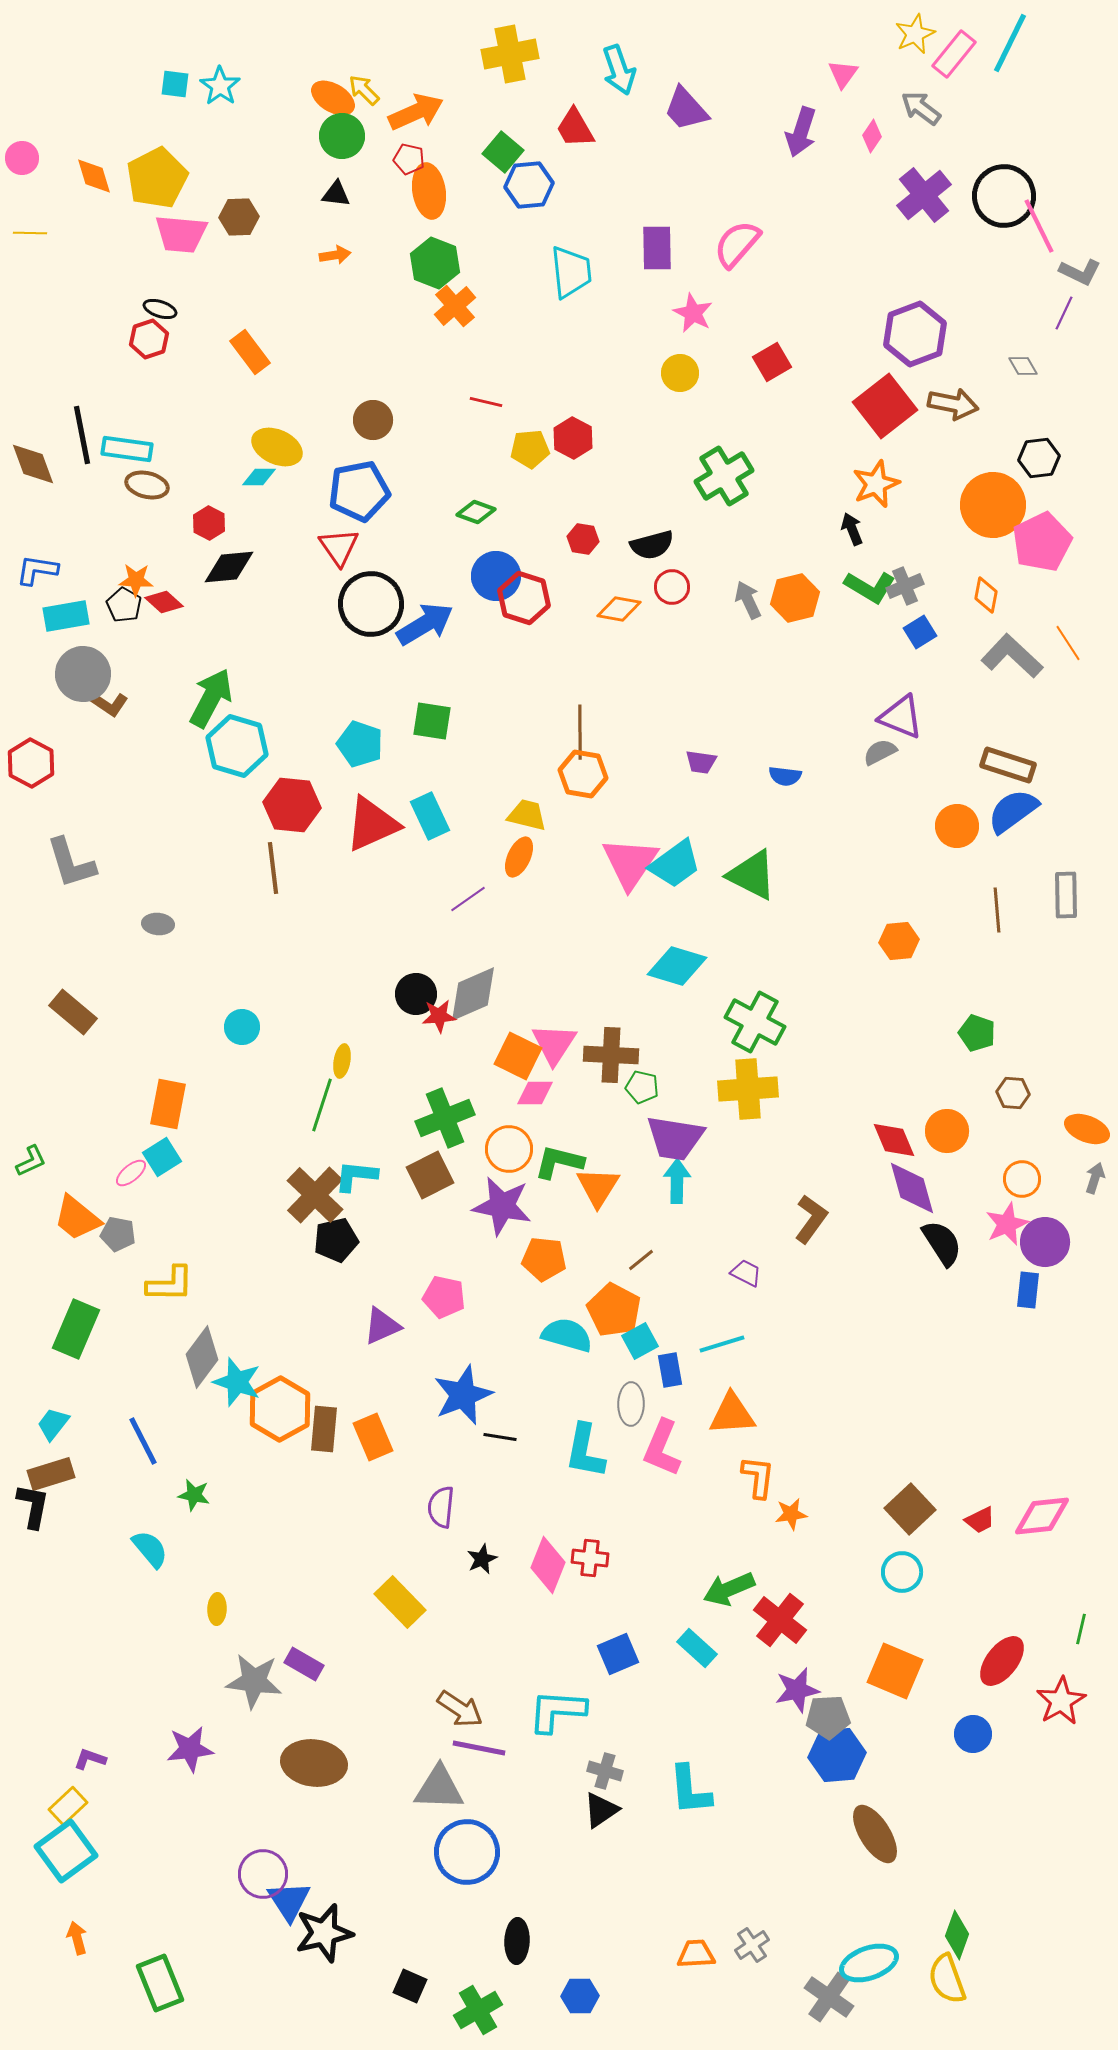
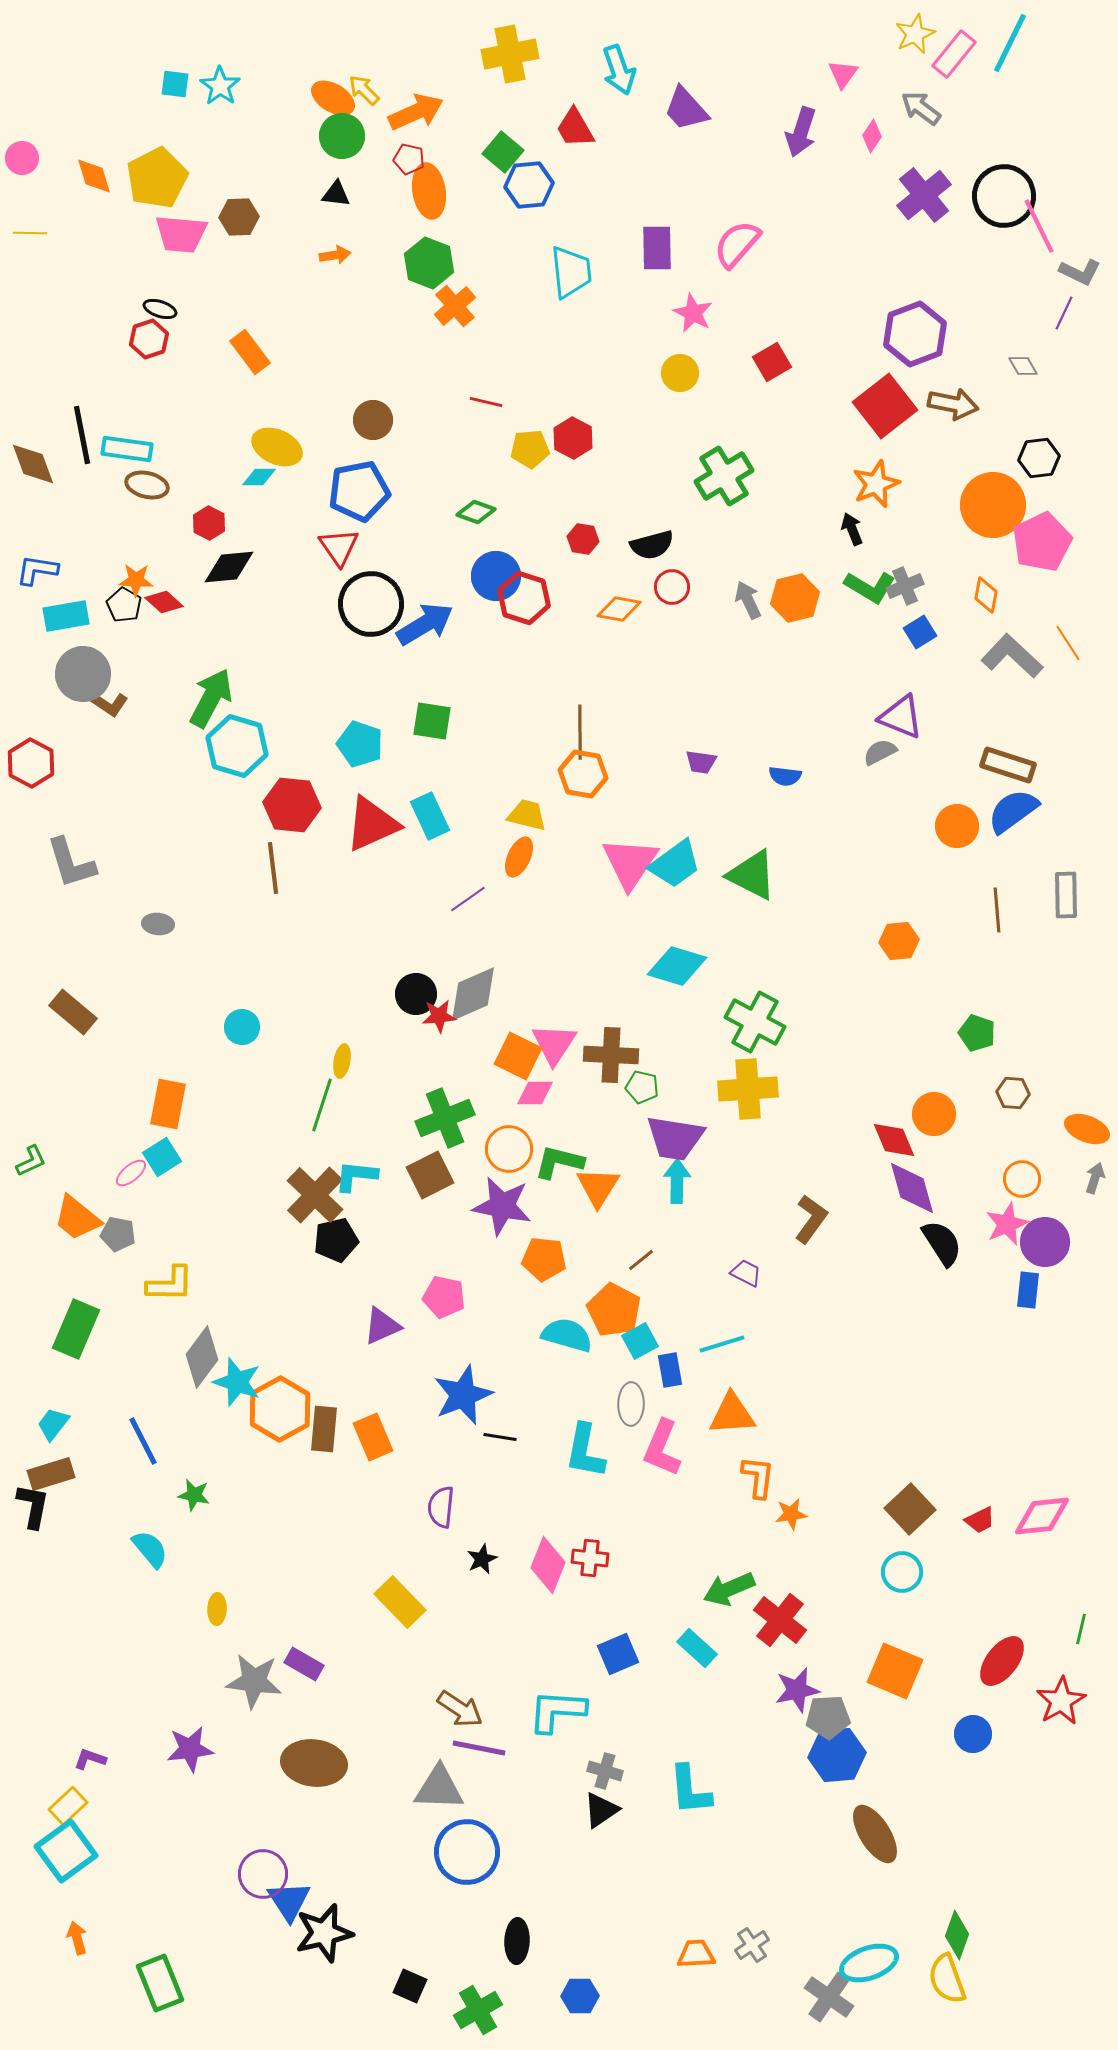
green hexagon at (435, 263): moved 6 px left
orange circle at (947, 1131): moved 13 px left, 17 px up
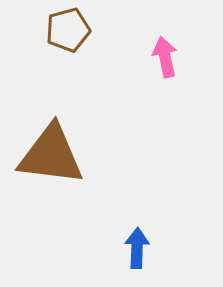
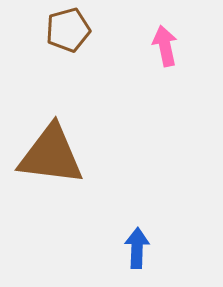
pink arrow: moved 11 px up
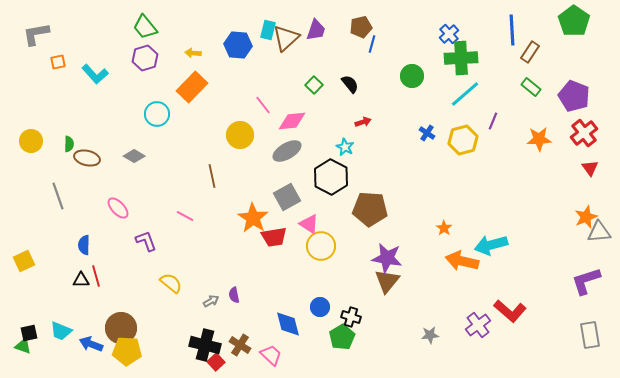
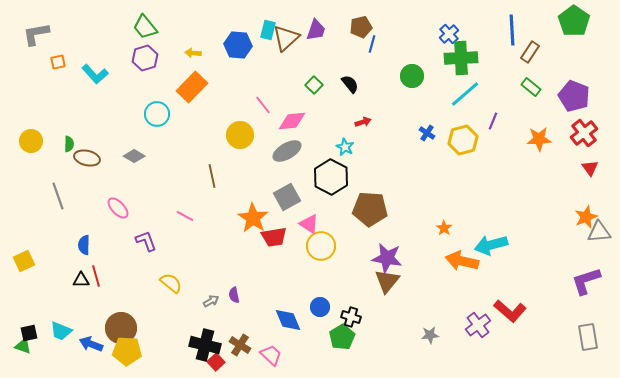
blue diamond at (288, 324): moved 4 px up; rotated 8 degrees counterclockwise
gray rectangle at (590, 335): moved 2 px left, 2 px down
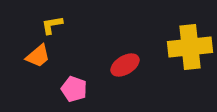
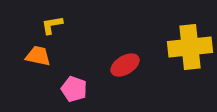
orange trapezoid: rotated 128 degrees counterclockwise
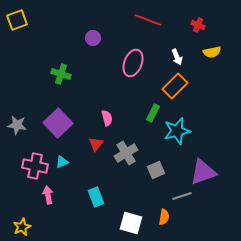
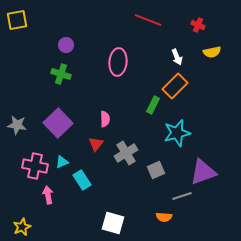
yellow square: rotated 10 degrees clockwise
purple circle: moved 27 px left, 7 px down
pink ellipse: moved 15 px left, 1 px up; rotated 16 degrees counterclockwise
green rectangle: moved 8 px up
pink semicircle: moved 2 px left, 1 px down; rotated 14 degrees clockwise
cyan star: moved 2 px down
cyan rectangle: moved 14 px left, 17 px up; rotated 12 degrees counterclockwise
orange semicircle: rotated 84 degrees clockwise
white square: moved 18 px left
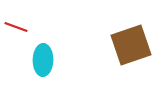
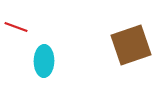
cyan ellipse: moved 1 px right, 1 px down
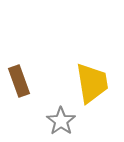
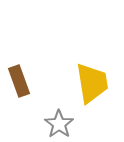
gray star: moved 2 px left, 3 px down
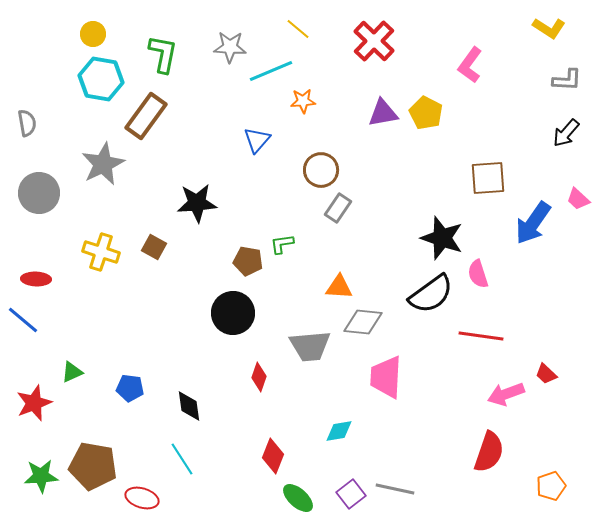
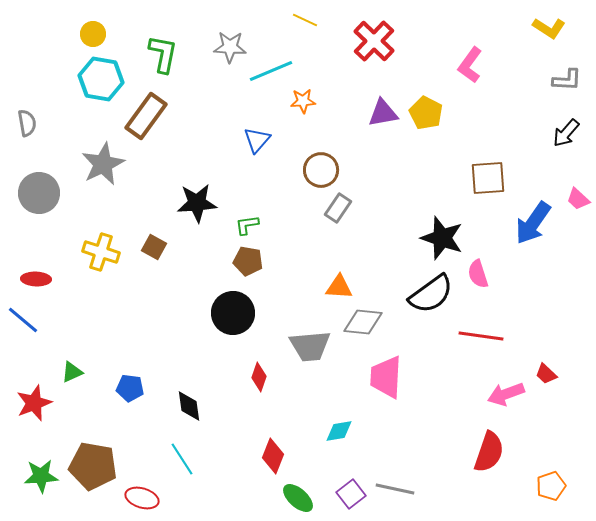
yellow line at (298, 29): moved 7 px right, 9 px up; rotated 15 degrees counterclockwise
green L-shape at (282, 244): moved 35 px left, 19 px up
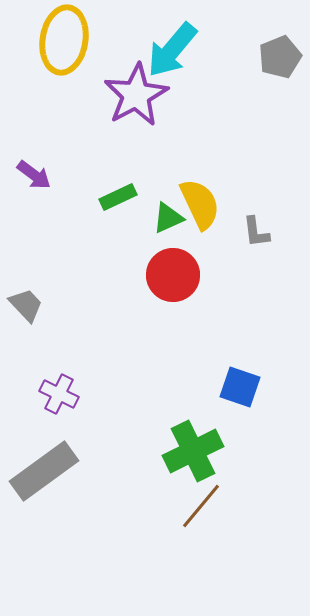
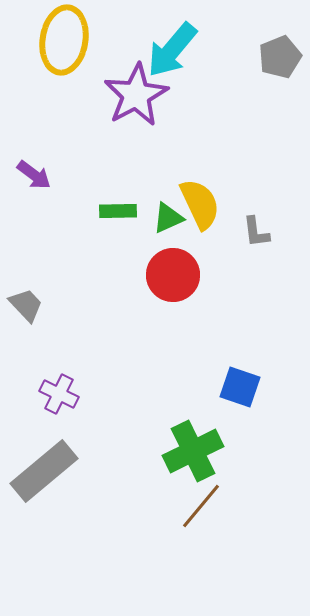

**WHAT IS BEING ASKED**
Where a line of the data contains "green", copy that line.

**TASK ANSWER**
green hexagon at (435, 263): moved 6 px left
green rectangle: moved 8 px up
green L-shape at (282, 244): moved 35 px left, 19 px up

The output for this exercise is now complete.